Object change listings:

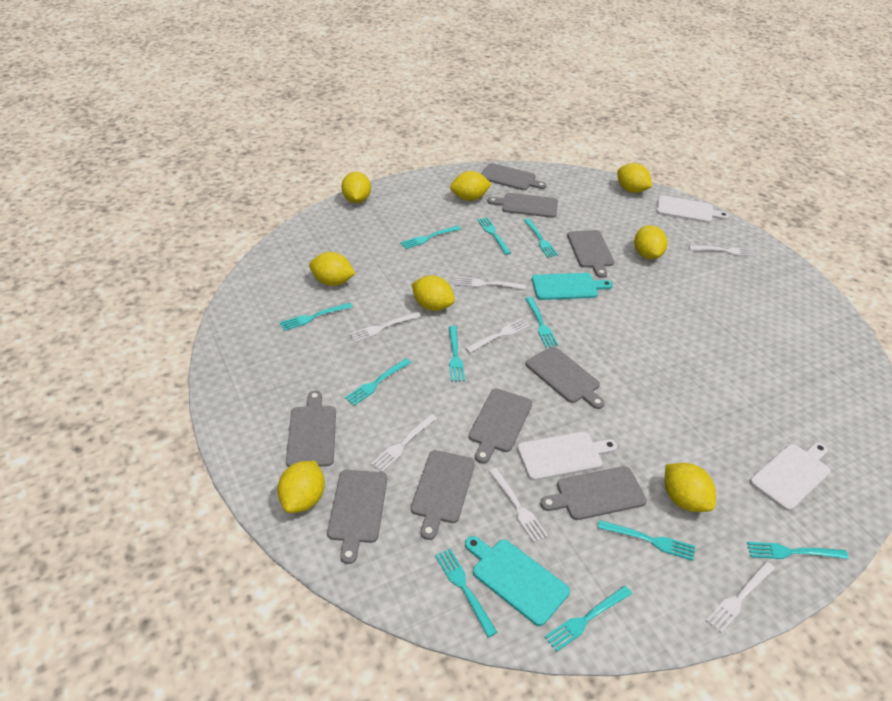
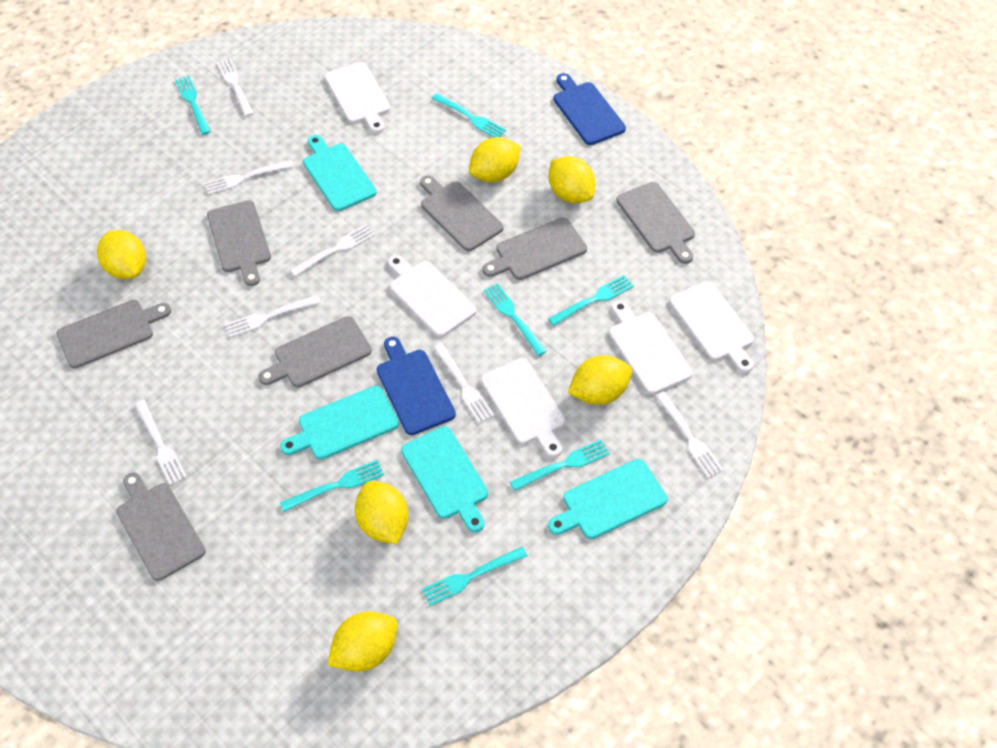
blue cutting board: 0 -> 2
grey cutting board: 9 -> 7
turquoise cutting board: 2 -> 4
turquoise fork: 11 -> 7
white cutting board: 3 -> 5
yellow lemon: 8 -> 6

WHAT THE EXERCISE ASKS: Copy the records exactly, leaving out every picture.

EXERCISE ANSWER:
blue cutting board: 0 -> 2
grey cutting board: 9 -> 7
turquoise cutting board: 2 -> 4
turquoise fork: 11 -> 7
white cutting board: 3 -> 5
yellow lemon: 8 -> 6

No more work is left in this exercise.